[Task requirements]: A complete answer lists every line of the material where the string "STAT" occurs.

[Materials provided]:
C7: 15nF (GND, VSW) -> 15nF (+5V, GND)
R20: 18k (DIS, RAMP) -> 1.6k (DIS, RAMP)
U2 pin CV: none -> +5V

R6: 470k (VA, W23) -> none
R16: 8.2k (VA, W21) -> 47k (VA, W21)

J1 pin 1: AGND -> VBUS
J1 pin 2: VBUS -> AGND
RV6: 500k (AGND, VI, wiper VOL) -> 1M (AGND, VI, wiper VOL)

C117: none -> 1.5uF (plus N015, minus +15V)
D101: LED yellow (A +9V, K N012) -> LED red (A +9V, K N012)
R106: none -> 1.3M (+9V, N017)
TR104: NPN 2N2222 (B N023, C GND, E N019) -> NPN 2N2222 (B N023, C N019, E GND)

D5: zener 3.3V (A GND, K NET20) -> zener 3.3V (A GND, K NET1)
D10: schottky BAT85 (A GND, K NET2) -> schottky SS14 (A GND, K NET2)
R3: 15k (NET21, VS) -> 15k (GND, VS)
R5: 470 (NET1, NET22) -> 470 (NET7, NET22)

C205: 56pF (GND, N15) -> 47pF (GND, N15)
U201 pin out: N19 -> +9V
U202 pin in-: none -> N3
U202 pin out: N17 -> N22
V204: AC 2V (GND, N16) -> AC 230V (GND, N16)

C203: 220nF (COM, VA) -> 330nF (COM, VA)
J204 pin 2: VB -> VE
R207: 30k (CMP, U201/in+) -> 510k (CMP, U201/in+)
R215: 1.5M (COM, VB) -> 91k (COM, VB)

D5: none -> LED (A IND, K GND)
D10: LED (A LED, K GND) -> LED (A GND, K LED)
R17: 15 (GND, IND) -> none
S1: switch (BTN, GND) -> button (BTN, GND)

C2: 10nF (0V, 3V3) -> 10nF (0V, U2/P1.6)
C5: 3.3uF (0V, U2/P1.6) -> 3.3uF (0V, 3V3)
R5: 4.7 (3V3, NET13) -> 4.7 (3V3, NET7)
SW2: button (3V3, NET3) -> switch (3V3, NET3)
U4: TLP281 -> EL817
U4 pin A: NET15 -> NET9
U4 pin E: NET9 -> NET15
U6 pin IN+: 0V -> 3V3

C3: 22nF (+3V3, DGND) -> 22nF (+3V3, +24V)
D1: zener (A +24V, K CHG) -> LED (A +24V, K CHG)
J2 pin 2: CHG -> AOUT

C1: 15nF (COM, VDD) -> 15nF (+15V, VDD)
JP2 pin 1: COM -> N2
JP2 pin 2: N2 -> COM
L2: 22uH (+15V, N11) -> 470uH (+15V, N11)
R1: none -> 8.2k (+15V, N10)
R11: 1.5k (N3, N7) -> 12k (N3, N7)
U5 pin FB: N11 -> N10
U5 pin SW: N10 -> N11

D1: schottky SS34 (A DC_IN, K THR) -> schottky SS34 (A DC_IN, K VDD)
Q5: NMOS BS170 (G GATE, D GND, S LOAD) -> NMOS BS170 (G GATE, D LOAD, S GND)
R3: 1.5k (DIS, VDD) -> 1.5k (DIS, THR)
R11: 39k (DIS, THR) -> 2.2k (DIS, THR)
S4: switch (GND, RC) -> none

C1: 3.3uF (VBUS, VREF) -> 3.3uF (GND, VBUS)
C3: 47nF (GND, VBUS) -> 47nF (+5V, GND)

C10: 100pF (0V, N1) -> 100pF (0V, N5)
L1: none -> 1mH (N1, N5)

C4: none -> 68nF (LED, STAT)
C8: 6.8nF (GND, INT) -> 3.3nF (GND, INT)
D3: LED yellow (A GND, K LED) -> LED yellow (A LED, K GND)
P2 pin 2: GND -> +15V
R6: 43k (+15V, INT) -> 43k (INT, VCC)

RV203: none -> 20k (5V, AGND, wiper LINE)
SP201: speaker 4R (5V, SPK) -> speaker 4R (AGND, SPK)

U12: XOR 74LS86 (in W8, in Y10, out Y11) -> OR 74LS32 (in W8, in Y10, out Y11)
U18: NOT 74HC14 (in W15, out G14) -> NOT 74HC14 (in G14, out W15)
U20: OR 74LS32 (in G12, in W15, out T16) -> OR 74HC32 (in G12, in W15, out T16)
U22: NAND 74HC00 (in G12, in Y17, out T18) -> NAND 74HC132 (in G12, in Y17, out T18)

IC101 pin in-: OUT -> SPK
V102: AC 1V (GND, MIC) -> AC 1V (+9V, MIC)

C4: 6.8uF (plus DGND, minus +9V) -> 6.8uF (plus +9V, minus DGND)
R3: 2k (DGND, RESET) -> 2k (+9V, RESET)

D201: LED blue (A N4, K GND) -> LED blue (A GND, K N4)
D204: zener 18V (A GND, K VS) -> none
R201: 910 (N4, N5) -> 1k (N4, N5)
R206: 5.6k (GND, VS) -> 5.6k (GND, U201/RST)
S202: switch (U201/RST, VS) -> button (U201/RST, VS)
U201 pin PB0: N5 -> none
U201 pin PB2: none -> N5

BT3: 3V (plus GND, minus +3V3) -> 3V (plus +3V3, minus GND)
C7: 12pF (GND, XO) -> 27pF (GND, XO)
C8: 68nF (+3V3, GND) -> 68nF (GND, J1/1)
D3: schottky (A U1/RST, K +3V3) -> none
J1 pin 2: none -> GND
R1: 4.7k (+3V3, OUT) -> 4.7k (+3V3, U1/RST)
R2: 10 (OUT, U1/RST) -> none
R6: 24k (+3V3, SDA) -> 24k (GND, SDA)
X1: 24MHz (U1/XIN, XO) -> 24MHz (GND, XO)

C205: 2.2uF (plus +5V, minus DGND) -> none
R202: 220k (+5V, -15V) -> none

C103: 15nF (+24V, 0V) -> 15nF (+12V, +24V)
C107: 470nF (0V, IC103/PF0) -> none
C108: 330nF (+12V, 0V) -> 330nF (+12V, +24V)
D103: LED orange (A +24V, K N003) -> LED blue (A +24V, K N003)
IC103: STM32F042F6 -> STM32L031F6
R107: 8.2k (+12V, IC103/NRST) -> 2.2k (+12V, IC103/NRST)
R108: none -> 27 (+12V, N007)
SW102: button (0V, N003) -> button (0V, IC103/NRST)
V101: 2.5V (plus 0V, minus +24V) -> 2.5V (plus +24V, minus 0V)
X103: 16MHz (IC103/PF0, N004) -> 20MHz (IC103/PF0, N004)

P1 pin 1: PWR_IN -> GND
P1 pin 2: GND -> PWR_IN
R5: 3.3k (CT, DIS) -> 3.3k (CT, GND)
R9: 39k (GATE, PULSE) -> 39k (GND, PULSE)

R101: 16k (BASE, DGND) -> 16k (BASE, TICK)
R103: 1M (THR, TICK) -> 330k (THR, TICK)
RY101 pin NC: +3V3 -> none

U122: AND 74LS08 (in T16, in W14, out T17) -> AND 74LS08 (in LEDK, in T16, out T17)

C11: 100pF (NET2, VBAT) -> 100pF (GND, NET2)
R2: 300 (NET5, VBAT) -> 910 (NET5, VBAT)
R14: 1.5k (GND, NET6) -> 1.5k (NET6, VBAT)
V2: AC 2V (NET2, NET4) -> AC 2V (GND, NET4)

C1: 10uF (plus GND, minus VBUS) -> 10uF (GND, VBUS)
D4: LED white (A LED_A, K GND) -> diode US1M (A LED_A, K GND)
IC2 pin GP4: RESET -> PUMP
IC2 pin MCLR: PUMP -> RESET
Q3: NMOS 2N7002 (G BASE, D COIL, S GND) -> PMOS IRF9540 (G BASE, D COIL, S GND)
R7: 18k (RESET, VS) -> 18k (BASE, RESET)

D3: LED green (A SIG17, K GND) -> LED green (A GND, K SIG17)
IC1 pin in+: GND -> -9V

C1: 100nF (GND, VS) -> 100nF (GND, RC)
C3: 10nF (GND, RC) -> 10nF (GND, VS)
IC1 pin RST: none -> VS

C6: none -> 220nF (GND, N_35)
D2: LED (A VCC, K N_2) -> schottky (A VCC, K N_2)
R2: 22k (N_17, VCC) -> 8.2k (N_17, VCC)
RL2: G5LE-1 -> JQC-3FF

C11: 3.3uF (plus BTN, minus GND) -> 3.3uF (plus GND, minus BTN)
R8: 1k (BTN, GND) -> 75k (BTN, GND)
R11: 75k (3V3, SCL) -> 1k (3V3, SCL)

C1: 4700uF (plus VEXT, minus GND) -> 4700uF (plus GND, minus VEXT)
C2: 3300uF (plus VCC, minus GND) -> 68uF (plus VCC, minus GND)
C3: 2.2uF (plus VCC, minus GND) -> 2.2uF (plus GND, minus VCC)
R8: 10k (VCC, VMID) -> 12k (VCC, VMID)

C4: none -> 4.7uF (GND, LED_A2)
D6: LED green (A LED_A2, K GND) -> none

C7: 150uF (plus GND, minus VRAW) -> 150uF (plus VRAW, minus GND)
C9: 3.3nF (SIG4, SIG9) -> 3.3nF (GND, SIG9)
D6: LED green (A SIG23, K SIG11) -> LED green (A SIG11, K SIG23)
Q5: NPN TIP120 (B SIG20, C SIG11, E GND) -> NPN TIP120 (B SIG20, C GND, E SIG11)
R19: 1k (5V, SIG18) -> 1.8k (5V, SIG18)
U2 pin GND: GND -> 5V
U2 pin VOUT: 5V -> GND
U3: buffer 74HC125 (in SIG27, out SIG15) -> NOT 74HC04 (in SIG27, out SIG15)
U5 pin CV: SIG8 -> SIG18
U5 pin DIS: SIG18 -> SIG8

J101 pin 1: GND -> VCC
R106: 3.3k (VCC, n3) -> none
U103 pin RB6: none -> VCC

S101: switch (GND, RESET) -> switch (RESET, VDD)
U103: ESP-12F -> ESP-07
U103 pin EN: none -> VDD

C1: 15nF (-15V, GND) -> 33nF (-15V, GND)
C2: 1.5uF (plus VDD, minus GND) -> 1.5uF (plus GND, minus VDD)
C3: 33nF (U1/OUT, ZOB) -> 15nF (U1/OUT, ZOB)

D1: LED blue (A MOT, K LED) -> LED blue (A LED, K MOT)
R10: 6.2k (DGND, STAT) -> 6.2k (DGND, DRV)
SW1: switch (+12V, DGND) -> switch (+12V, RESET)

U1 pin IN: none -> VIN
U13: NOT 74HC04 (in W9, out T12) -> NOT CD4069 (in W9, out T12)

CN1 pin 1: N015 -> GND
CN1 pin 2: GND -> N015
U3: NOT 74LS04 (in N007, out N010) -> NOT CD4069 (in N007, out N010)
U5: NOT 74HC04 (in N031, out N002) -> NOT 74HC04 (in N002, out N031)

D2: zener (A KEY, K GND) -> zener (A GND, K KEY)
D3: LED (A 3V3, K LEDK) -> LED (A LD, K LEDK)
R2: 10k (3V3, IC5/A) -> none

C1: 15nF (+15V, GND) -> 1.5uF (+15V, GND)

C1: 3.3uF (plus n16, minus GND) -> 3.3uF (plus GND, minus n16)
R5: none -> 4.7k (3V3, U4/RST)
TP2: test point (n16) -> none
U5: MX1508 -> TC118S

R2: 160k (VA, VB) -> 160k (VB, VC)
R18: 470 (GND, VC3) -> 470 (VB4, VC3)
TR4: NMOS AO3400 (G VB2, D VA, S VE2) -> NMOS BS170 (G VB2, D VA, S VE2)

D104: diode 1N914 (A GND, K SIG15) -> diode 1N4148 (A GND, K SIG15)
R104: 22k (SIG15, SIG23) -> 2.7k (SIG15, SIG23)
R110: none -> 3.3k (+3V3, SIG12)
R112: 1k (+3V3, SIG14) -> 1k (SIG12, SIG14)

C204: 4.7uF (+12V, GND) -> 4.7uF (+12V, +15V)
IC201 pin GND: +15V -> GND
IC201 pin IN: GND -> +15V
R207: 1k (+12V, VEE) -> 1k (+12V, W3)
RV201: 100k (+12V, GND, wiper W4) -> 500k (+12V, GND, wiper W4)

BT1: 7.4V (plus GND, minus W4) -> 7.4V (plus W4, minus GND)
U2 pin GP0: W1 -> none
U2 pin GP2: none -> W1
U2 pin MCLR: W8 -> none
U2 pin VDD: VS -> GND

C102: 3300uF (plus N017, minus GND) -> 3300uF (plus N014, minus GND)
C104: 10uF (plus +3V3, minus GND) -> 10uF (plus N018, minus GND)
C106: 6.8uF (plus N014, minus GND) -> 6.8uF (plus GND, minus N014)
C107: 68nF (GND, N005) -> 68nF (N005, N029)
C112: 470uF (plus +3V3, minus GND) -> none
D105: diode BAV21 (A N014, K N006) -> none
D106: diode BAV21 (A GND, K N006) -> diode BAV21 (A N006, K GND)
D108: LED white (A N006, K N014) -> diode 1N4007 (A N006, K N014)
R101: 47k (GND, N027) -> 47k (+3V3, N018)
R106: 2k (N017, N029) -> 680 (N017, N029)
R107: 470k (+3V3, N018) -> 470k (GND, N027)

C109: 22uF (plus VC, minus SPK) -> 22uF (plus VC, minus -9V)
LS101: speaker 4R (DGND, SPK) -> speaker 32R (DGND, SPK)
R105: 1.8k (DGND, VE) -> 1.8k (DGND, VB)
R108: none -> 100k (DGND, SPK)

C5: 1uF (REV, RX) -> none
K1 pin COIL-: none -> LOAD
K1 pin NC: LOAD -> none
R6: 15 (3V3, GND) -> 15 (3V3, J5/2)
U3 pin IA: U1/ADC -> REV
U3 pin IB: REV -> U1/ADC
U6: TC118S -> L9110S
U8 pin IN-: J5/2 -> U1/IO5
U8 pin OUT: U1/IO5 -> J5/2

[Exercise solution]:
C4: none -> 68nF (LED, STAT)
R10: 6.2k (DGND, STAT) -> 6.2k (DGND, DRV)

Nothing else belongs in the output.